### Task statement
Your job is to set down the stretch of entries that opens with the line containing "yellow brick B3:B4" and closes with the line containing "green brick E5:G5 level 3 -> none". Keep both end lines, copy each exactly, and add nothing.
[[ Information provided open ]]
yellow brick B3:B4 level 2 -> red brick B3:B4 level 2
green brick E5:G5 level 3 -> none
[[ Information provided closed ]]
[[ Information provided open ]]
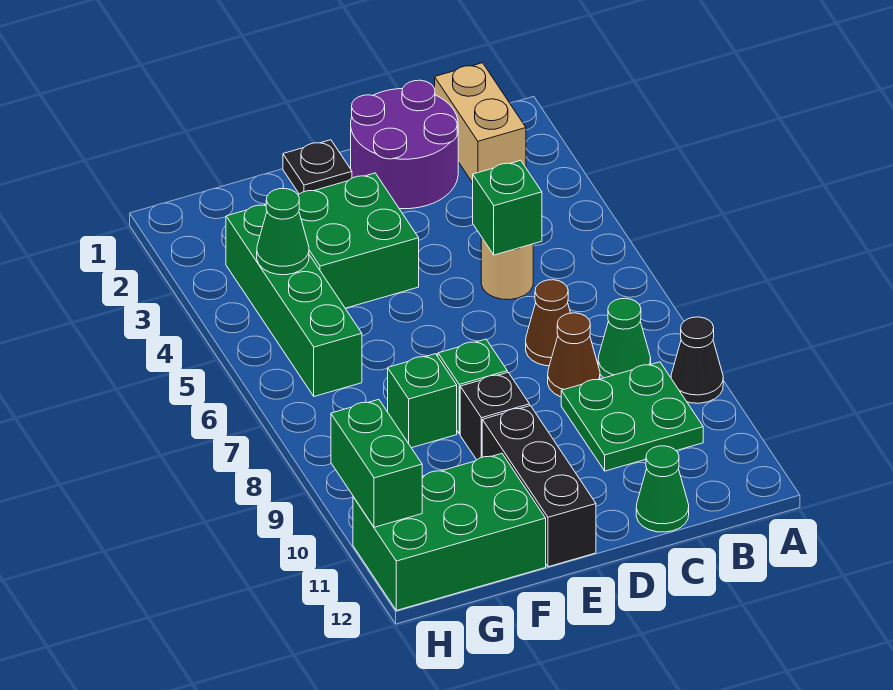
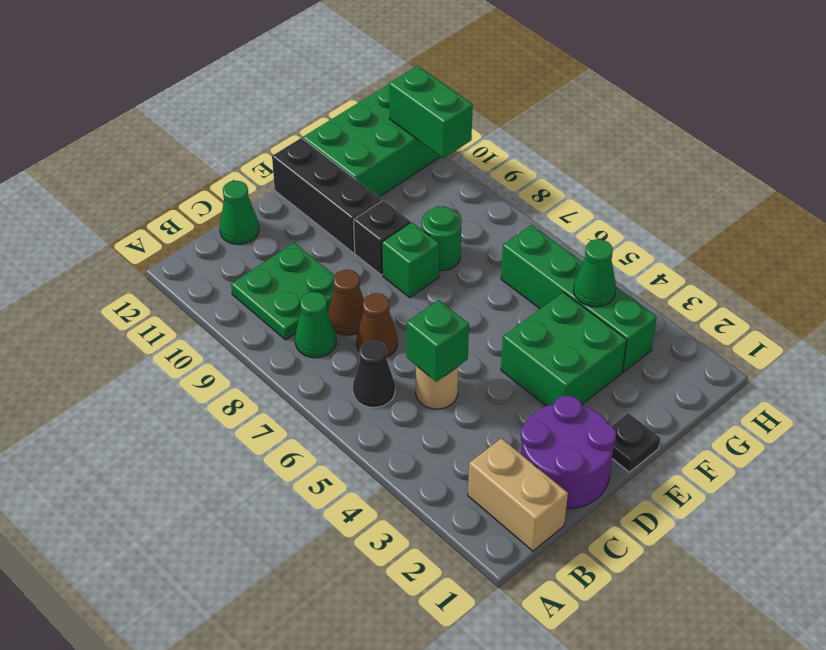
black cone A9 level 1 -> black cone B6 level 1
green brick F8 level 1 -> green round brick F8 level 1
[[ Information provided closed ]]
### Task response
yellow brick B3:B4 level 2 -> red brick B3:B4 level 2
green brick E5:G5 level 3 -> none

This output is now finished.